_TASK GOAL_: Search the records below for the word "counterclockwise". Pull out each line that has it.
-*-*-
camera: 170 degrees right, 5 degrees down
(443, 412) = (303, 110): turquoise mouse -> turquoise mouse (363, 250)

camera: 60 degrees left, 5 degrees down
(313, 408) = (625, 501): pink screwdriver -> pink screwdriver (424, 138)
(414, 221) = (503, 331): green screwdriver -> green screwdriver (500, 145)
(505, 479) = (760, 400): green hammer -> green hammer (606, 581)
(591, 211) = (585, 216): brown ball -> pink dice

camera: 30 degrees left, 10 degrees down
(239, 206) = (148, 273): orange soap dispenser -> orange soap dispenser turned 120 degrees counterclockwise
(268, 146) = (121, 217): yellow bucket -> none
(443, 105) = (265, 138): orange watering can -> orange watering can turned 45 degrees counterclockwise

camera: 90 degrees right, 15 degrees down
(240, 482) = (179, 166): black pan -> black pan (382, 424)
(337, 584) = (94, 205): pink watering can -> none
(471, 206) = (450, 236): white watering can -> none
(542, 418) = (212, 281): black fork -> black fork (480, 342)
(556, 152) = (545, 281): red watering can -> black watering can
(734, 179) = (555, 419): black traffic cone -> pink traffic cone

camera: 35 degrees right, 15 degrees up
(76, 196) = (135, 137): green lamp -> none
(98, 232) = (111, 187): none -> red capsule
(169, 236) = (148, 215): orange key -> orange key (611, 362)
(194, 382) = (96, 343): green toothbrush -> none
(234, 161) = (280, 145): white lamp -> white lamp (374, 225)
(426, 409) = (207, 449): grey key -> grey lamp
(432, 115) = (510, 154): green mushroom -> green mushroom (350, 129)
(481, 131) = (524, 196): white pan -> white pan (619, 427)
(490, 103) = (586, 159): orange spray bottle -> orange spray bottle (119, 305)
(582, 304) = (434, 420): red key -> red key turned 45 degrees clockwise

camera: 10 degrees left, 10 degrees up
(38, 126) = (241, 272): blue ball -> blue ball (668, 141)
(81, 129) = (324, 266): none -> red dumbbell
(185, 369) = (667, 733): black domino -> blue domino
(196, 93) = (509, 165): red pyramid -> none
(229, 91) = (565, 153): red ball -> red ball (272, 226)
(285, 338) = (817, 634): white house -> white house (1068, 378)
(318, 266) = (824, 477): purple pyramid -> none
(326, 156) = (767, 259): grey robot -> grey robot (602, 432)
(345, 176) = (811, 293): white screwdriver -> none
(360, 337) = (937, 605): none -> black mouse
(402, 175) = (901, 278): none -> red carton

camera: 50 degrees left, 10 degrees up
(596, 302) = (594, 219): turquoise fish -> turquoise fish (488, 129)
-*-*-
_RESPONSE TO THIS TASK_:
(239, 206) = (148, 273): orange soap dispenser -> orange soap dispenser turned 120 degrees counterclockwise
(443, 105) = (265, 138): orange watering can -> orange watering can turned 45 degrees counterclockwise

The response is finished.